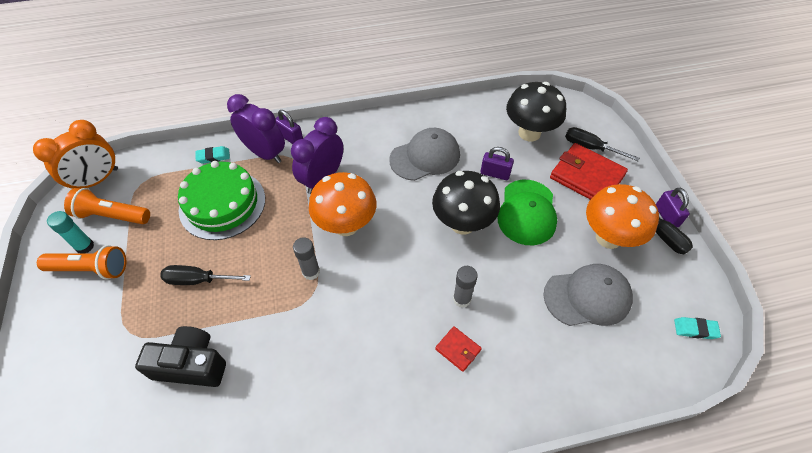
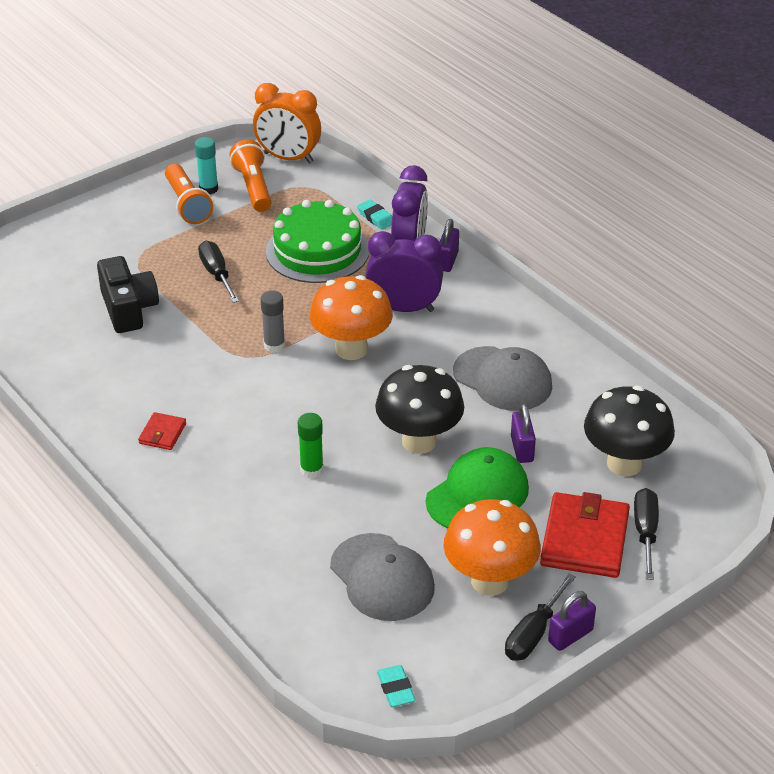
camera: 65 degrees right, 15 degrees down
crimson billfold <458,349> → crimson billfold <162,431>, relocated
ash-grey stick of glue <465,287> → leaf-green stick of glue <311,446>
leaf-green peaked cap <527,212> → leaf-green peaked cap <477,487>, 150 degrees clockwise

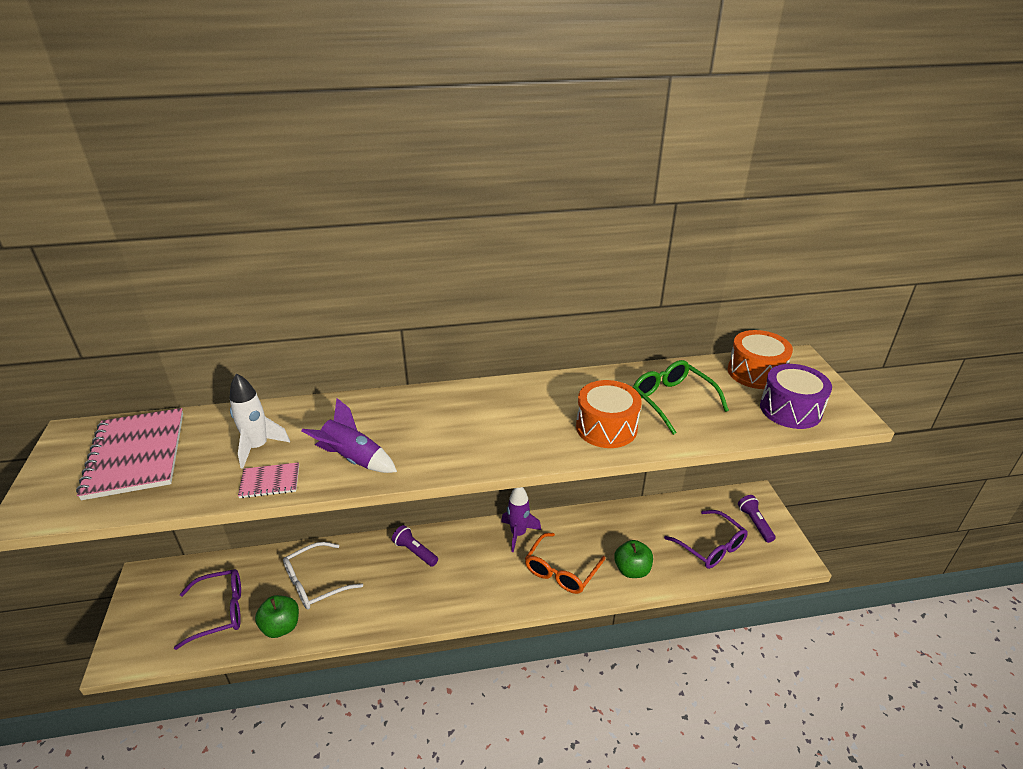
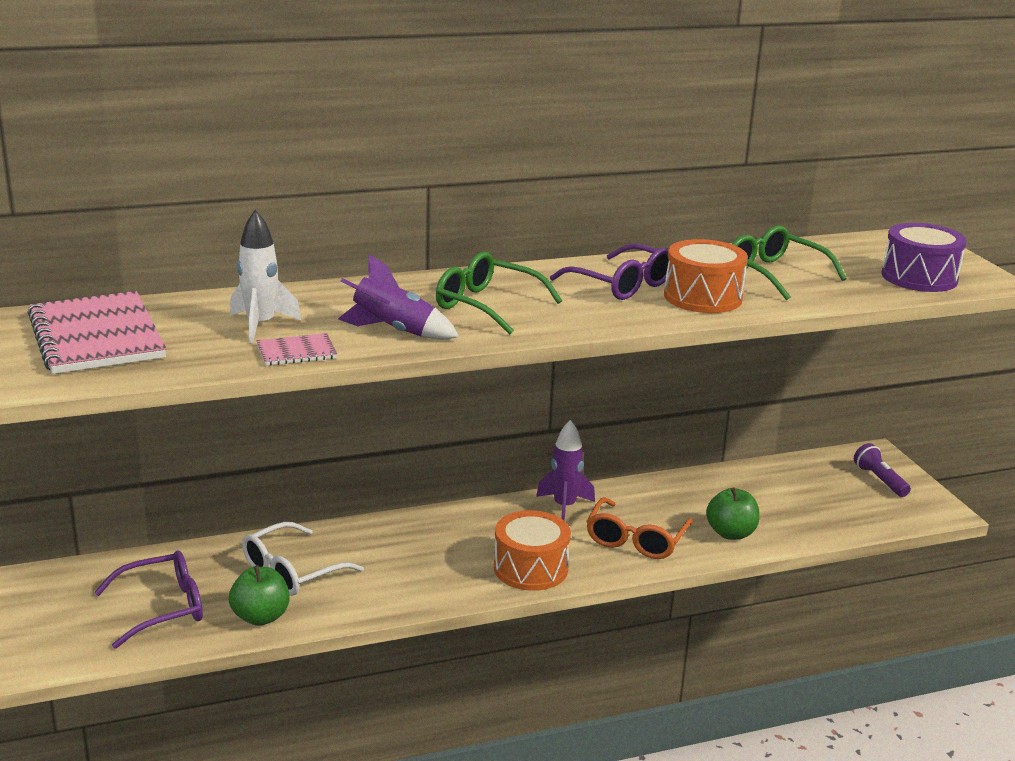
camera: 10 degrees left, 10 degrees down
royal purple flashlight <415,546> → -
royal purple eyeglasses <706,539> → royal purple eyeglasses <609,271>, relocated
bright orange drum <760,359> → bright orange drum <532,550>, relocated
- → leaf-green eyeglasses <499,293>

**BRIEF**
Restate the listing above word for word, and skip the pictures.

**RESULT FOR THIS TASK**
camera: 65 degrees right, 15 degrees down
crimson billfold <458,349> → crimson billfold <162,431>, relocated
ash-grey stick of glue <465,287> → leaf-green stick of glue <311,446>
leaf-green peaked cap <527,212> → leaf-green peaked cap <477,487>, 150 degrees clockwise

camera: 10 degrees left, 10 degrees down
royal purple flashlight <415,546> → -
royal purple eyeglasses <706,539> → royal purple eyeglasses <609,271>, relocated
bright orange drum <760,359> → bright orange drum <532,550>, relocated
- → leaf-green eyeglasses <499,293>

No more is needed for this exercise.